■ **Object matching data**
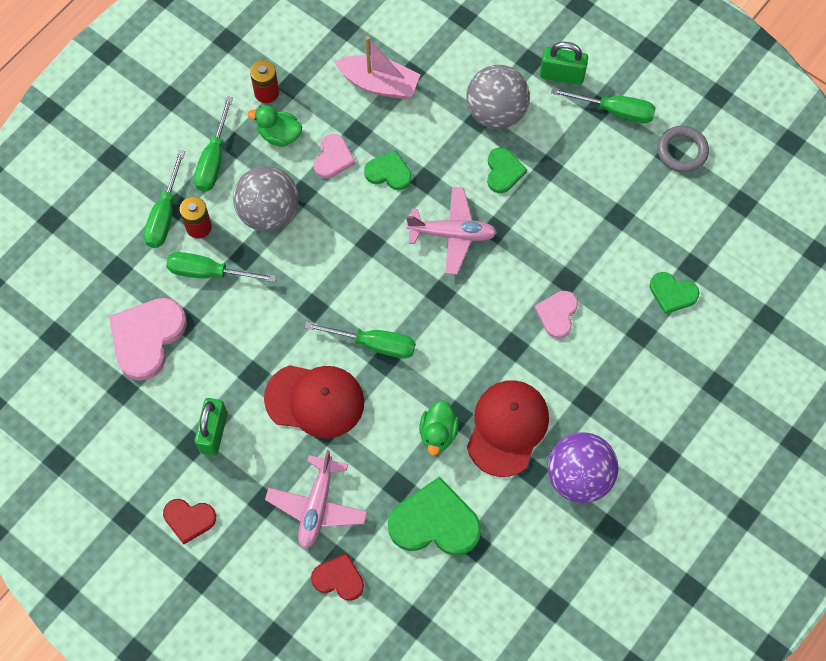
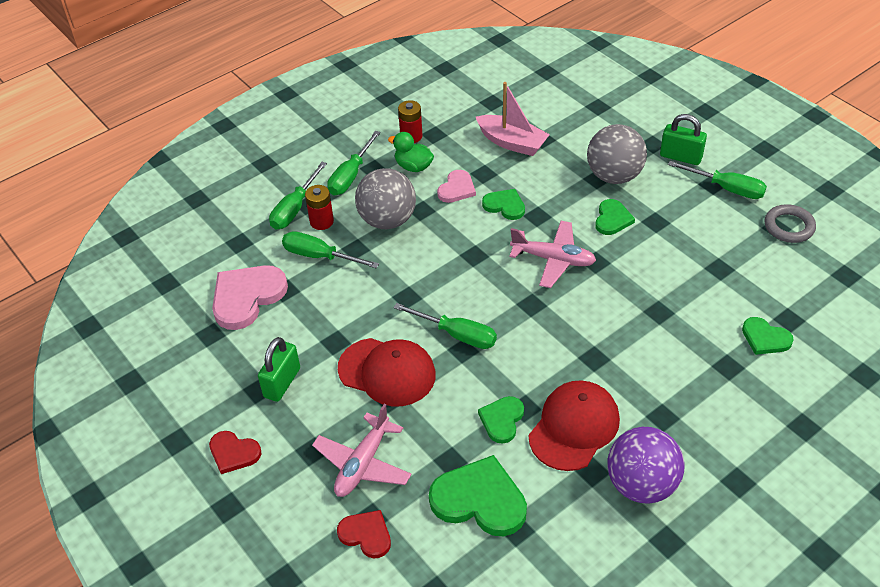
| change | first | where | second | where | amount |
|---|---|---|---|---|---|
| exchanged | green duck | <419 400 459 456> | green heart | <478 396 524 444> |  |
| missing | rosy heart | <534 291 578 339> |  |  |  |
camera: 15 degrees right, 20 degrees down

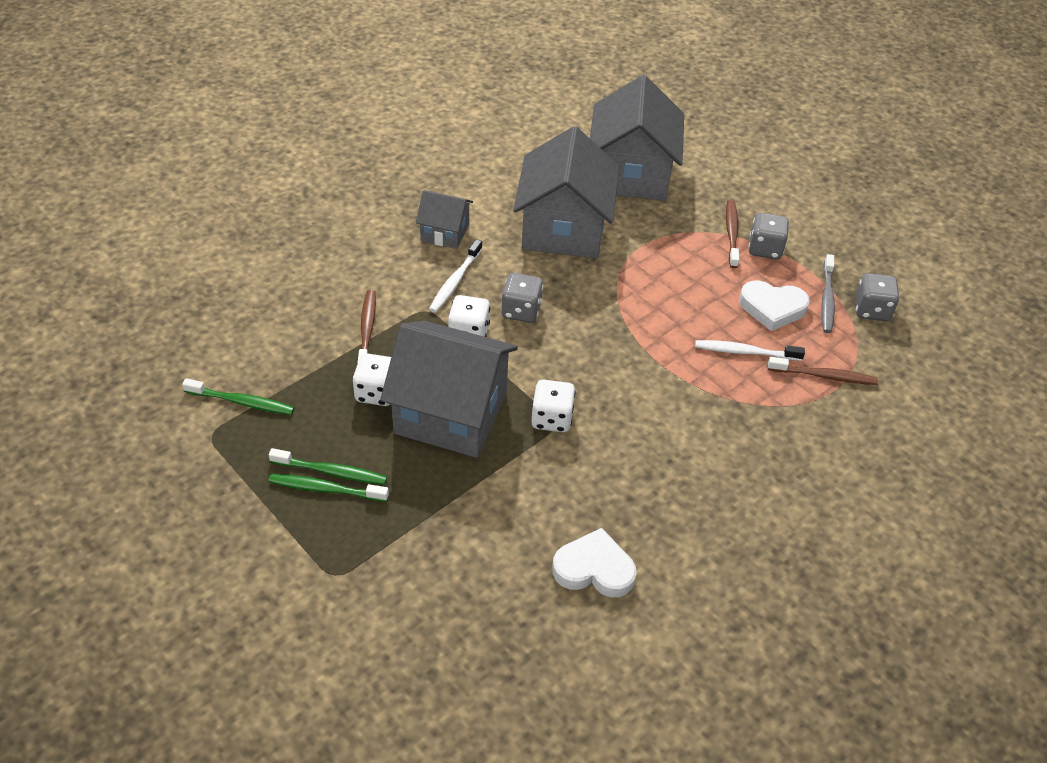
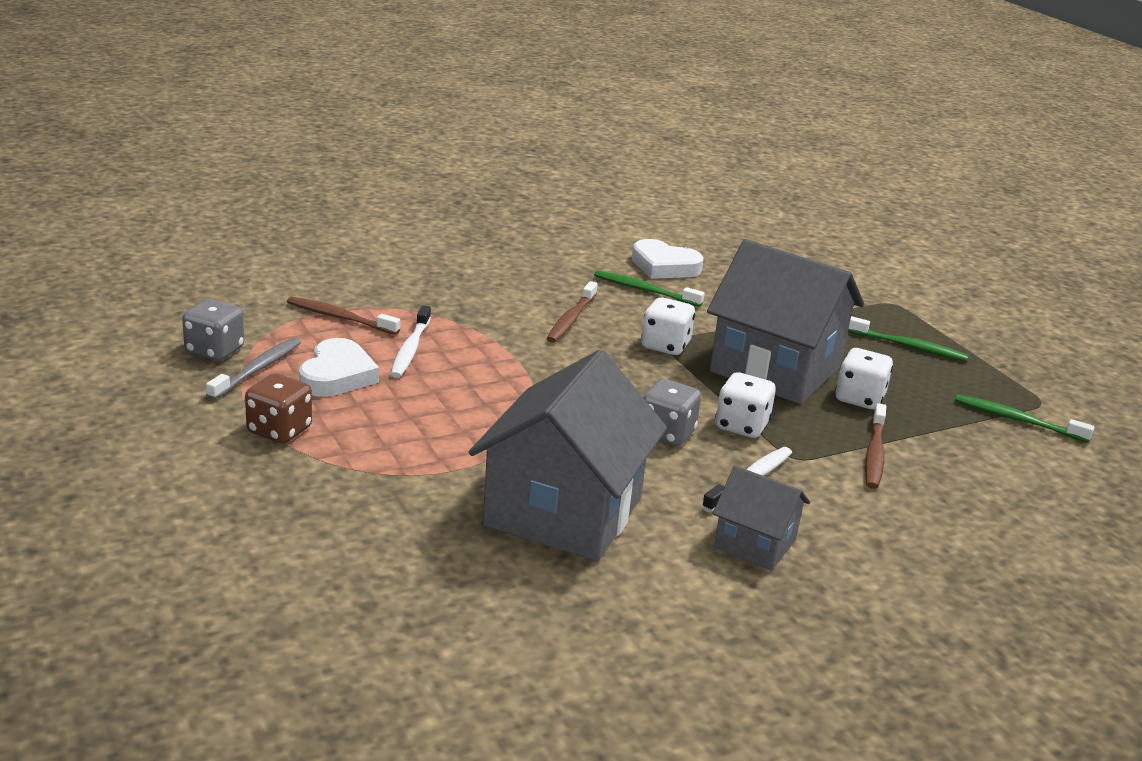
| change | first | where | second | where | amount |
|---|---|---|---|---|---|
| colour | ash-grey dice | <748 213 789 259> | dark brown dice | <245 373 312 443> |  |
| spun | snow-white heart | <739 281 810 331> |  | <299 338 379 397> | 75 degrees clockwise |
| spun | snow-white dental brush | <695 340 805 361> |  | <390 305 431 378> | 75 degrees clockwise |
| relocated | dark brown dental brush | <726 200 739 268> |  | <546 281 598 343> |  |
| relocated | green dental brush | <269 448 387 485> |  | <594 270 704 307> |  |
| missing | ash-grey toy house | <590 75 684 201> |  |  |  |
camera: 165 degrees left, 20 degrees down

■ **ACTION ITEM**
Repeat exactly and only the lines from the start of the data above through the line that holds "missing | rosy", inclusive. Pictures do not belong in the copy.

■ **OUTPUT**
| change | first | where | second | where | amount |
|---|---|---|---|---|---|
| exchanged | green duck | <419 400 459 456> | green heart | <478 396 524 444> |  |
| missing | rosy heart | <534 291 578 339> |  |  |  |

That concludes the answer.